State how many lines of the material contain the string "appoggiatura", matching case exactly, and give only that number.
[start]
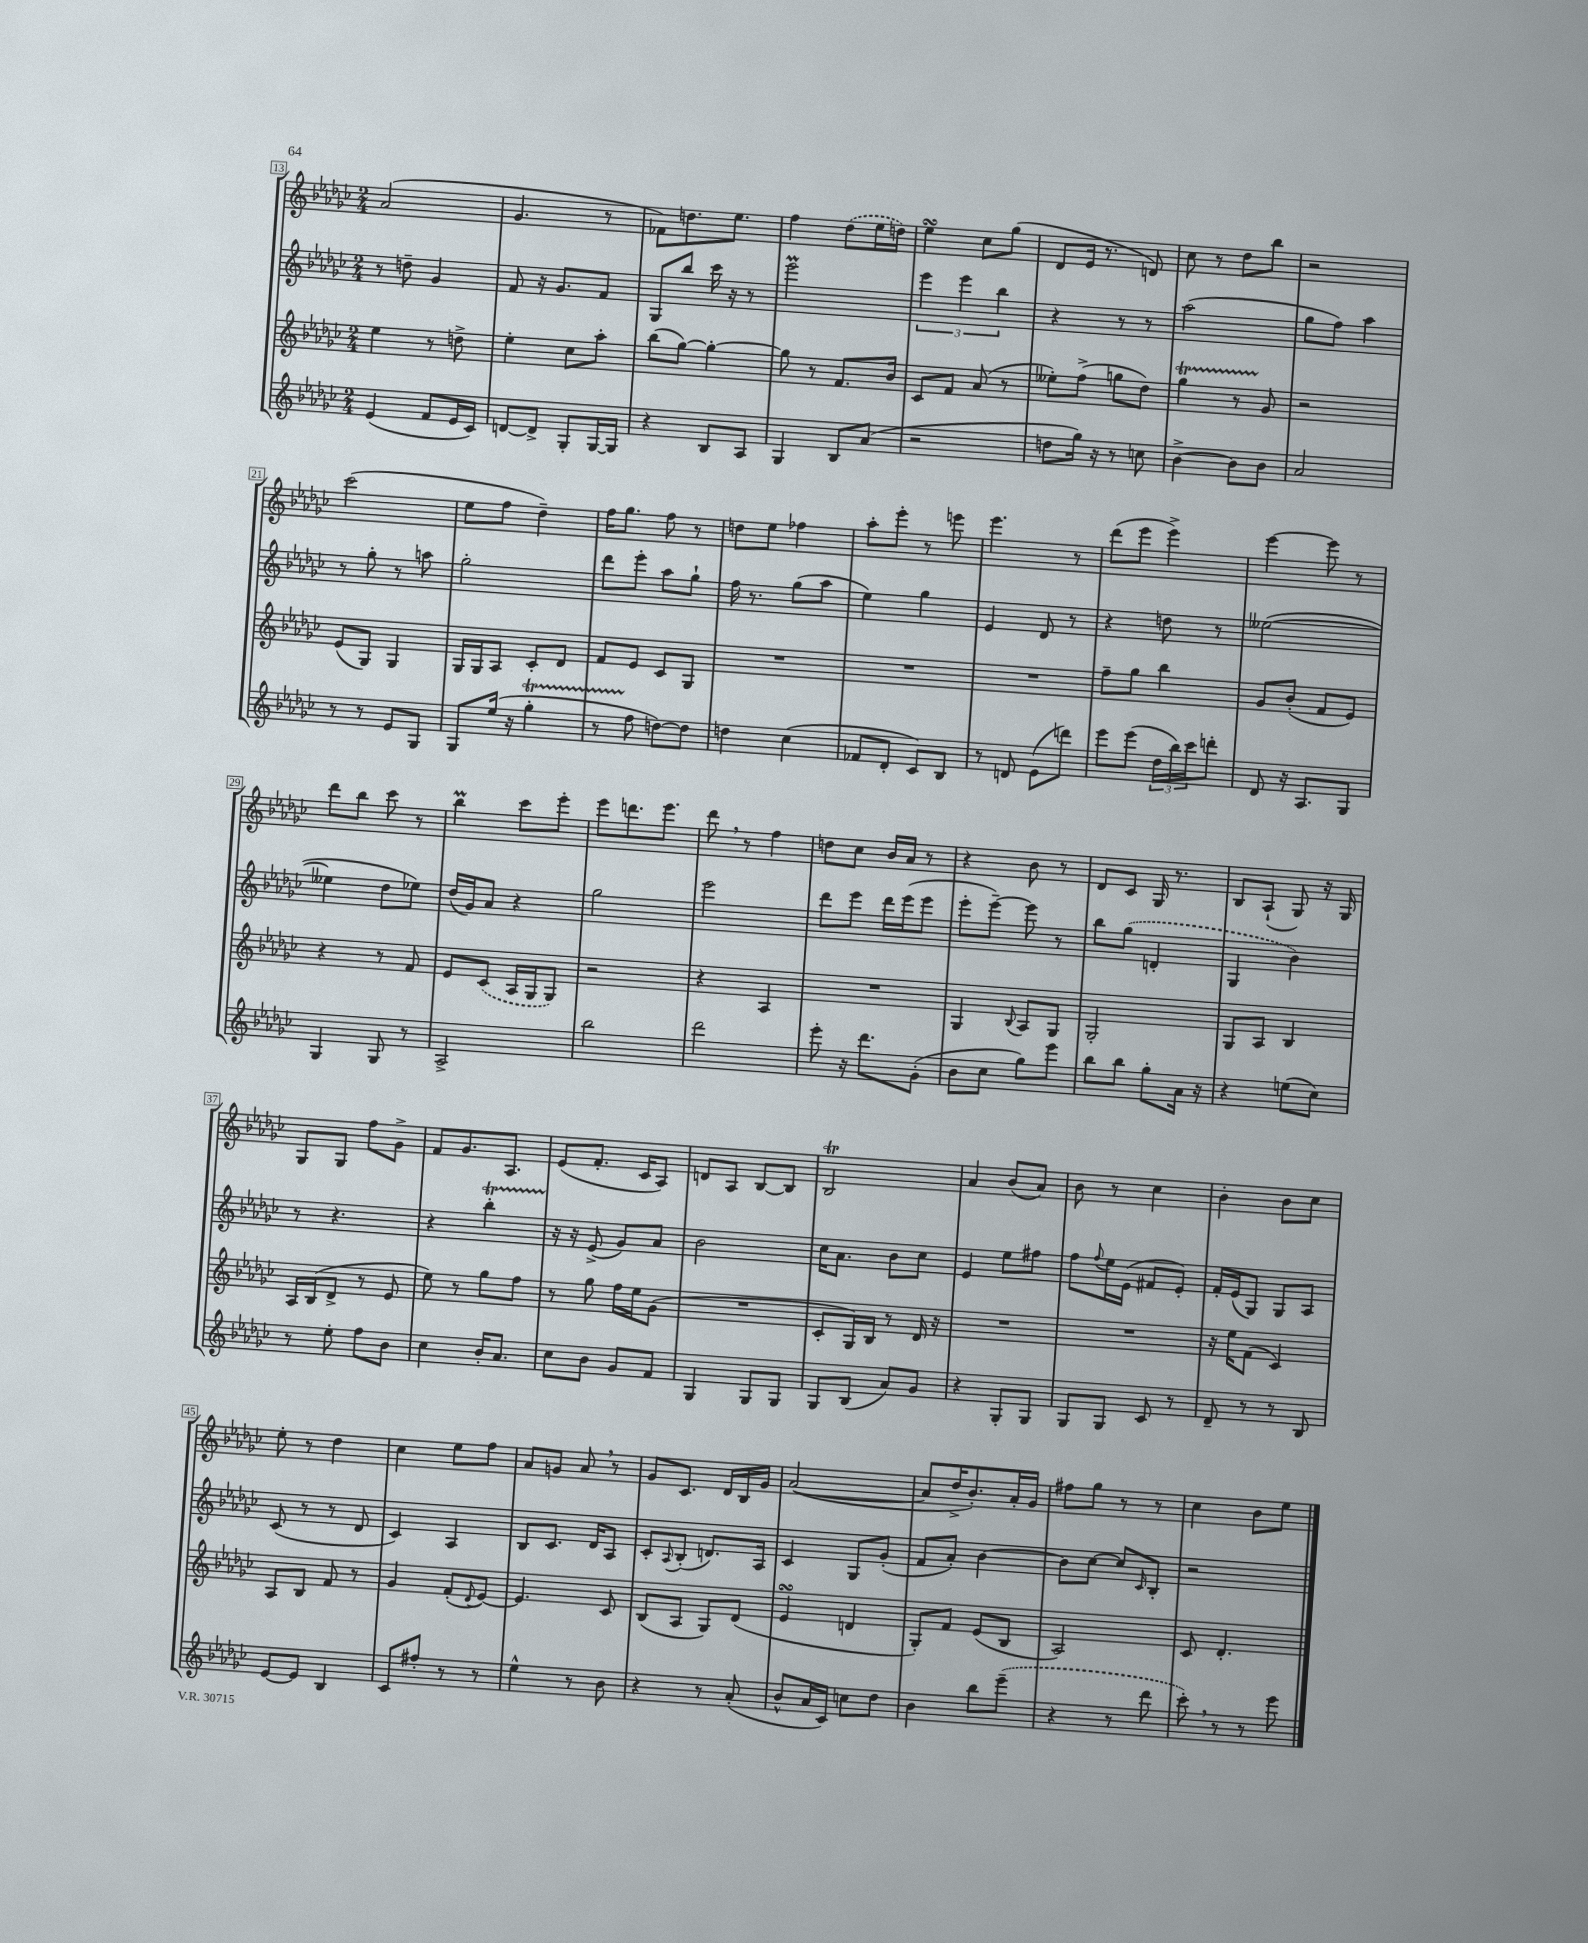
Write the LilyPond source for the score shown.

<<
\new StaffGroup <<
\new Staff = "s0" {
    \clef treble \key ges \major \numericTimeSignature \time 2/4
    aes'2( |
    ges'4. r8 |
    fes'8) d''8. ees''8. |
    f''4 \once \slurDashed des''8( ees''16 d''16) |
    ees''4\turn ces''8 ges''8( |
    des'8 ees'16 r8. d'8) |
    ces''8 r8 des''8 bes''8 |
    r2 |
    ces'''2( |
    ees''8 f''8 des''4--) |
    f''16 ges''8. f''8 r8 |
    d''8 ees''8 fes''4 |
    aes''8-. ees'''8-. r8 e'''8 |
    ees'''4. r8 |
    des'''8( ees'''8 ees'''4->) |
    ees'''4~ ees'''8 r8 |
    des'''8 bes''8 ces'''8 r8 |
    bes''4\prall ces'''8 ees'''8-. |
    ees'''8 d'''8. ees'''8. |
    des'''8 \breathe r8 f''4 |
    d''8 ces''8 bes'16 aes'16 r8 |
    r4 bes'8 r8 |
    des'8 ces'8 ges16 r8. |
    bes8 aes8-!( ges8) r16 ges16 |
    ges8 ges8 f''8 ges'8-> |
    f'8 ges'8. aes8. |
    ees'8( f'8.-. ces'16 aes8) |
    d'8 aes8 bes8~ bes8 |
    bes2\trill |
    aes'4 bes'8( aes'8) |
    bes'8 r8 ces''4 |
    bes'4-. bes'8 ces''8 |
    ees''8-. r8 des''4 |
    ces''4 ees''8 f''8 |
    aes'8 g'8 aes'8 \breathe r8 |
    ges'8 ces'8. des'16 bes16 ges'16 |
    aes'2~( |
    aes'8 des''16-> bes'8.-.) aes'16-. ges'16 |
    fis''8 ges''8 r8 r8 |
    ces''4 bes'8 ees''8 \bar "|." |
}
\new Staff = "s1" {
    \clef treble \key ges \major \numericTimeSignature \time 2/4
    r8 d''8-- ges'4 |
    f'8 r16 ges'8. f'8 |
    ges8 bes''8 ces'''16 r16 r8 |
    ees'''2\prall |
    \tuplet 3/2 { ees'''4 ees'''4 bes''4 } |
    r4 r8 r8 |
    aes''2( |
    ges''8 f''8) aes''4 |
    r8 ges''8-. r8 a''8 |
    ges''2-. |
    des'''8 ees'''8-. aes''8 ges''8-! |
    f''16 r8. ges''8( aes''8 |
    ees''4) ges''4 |
    ees'4 des'8 r8 |
    r4 d''8 r8 |
    eeses''2~( |
    eeses''4 des''8 ees''8) |
    des''16( ges'16) aes'8 r4 |
    ges''2 |
    ees'''2 |
    des'''8 ees'''8 des'''16 ees'''16( ees'''8 |
    ees'''8-. ees'''8~--) ees'''8 r8 |
    bes''8 \once \slurDashed ges''8( d'4-. |
    ges4 bes'4) |
    r8 r4. |
    r4 bes''4-.\startTrillSpan |
    r16\stopTrillSpan r16 ees'8->( ges'8) aes'8 |
    bes'2 |
    ces''16 aes'8. bes'8 ces''8 |
    ees'4 ees''8 fis''8 |
    f''8 \appoggiatura { f''8 } ees''16 ees'16( fis'8 ees'8-.) |
    f'16-. ees'16( ges8) ges8 aes8 |
    ces'8( r8 r8 des'8 |
    ces'4) aes4 |
    bes8 ces'8. des'16 aes8 |
    ces'8-. \appoggiatura { aes8 } bes8-.( d'8.) aes16 |
    ces'4 ges8 ges'8-.( |
    f'8 aes'8-.) bes'4~ |
    bes'8 ces''8~ ces''8 \grace { ces'16 } bes8-. |
    r2 \bar "|." |
}
\new Staff = "s2" {
    \clef treble \key ges \major \numericTimeSignature \time 2/4
    ees''4 r8 d''8-> |
    ees''4-. ces''8 aes''8-. |
    bes''8( ges''8~) ges''4~-. |
    ges''8 r8 f'8. bes'16 |
    ces'8 f'8 aes'8( r8 |
    eeses''8-.) f''8->( g''8 des''8) |
    ges''4\startTrillSpan r8 ges'8\stopTrillSpan |
    r2 |
    ees'8( ges8) ges4 |
    ges16 ges16 aes8 ces'8-. des'8 |
    f'8 ees'8 ces'8 ges8 |
    R2 |
    R2 |
    R2 |
    f''8-- ges''8 bes''4 |
    ges'8 bes'8-.( f'8 ees'8) |
    r4 r8 f'8 |
    ees'8 \once \slurDashed ces'8( aes16 ges16 ges8) |
    r2 |
    r4 aes4 |
    R2 |
    ges4 \appoggiatura { bes8 } aes8 ges8 |
    ges2-. |
    ges8 aes8 bes4 |
    aes16 bes16( des'8-> r8 ees'8 |
    ees''8) r8 ges''8 f''8 |
    r8 ges''8 f''16 ees''16 ges'8( |
    R2 |
    ces'8-. ges16) bes16 r8 des'16 r16 |
    R2 |
    R2 |
    r16 ees''16 f'8( ces'4) |
    aes8 bes8 f'8 r8 |
    ges'4 f'8-.( \appoggiatura { des'8 } ees'8~) |
    ees'4. ces'8 |
    bes8( aes8 ges8) des'8( |
    ees'4\turn d'4 |
    ges8-.) f'8 ees'8( bes8 |
    aes2) |
    ces'8 des'4.-. \bar "|." |
}
\new Staff = "s3" {
    \clef treble \key ges \major \numericTimeSignature \time 2/4
    ees'4( f'8 ees'16 ces'16) |
    d'8~ d'8-> ges8-. ges16~ ges16 |
    r4 bes8 aes8 |
    ges4 bes8 aes'8( |
    r2 |
    d''8 ges''16) r16 r8 c''8 |
    bes'4~-> bes'8 bes'8 |
    aes'2 |
    r8 r8 ees'8 ges8 |
    ges8 ees''16( r16 ges''4-.\startTrillSpan |
    r8 f''8\stopTrillSpan d''8~) d''8 |
    d''4 ces''4( |
    fes'8 des'8-. ces'8) bes8 |
    r8 d'8 ees'8( d'''8) |
    ees'''8 ees'''8( \tuplet 3/2 { des''16 bes''16) ces'''16 } d'''8-. |
    des'8 r16 aes8. ges8 |
    ges4 ges8 r8 |
    aes2-> |
    bes''2 |
    des'''2 |
    ees'''8-. r16 des'''8. ges'8-.( |
    bes'8 ces''8 ges''8) ees'''8 |
    bes''8 bes''8 ges''8-. aes'16 r16 |
    r4 e''8( ces''8) |
    r8 ees''8-. f''8 bes'8 |
    ces''4 bes'16-. aes'8. |
    ces''8 bes'8 ges'8 f'8 |
    ges4 ges8 ges8 |
    ges8 bes8( aes'8) ges'8 |
    r4 ges8-. ges8 |
    ges8 ges8 ces'8 r8 |
    des'8-- r8 r8 bes8 |
    ees'8~ ees'8 bes4 |
    ces'8 fis''8-. r8 r8 |
    ees''4-^ r8 bes'8 |
    r4 r8 aes'8-.( |
    bes'8-^ aes'16 ces'16) c''8 des''8 |
    bes'4 bes''8 \once \slurDashed ees'''8--( |
    r4 r8 des'''8 |
    ces'''8-.) \breathe r8 r8 ees'''8 \bar "|." |
}
>>
>>
\layout { \context { \Score currentBarNumber = #13 \override BarNumber.stencil = #(make-stencil-boxer 0.1 0.3 ly:text-interface::print) } }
[end]
• _Exercise output_: 4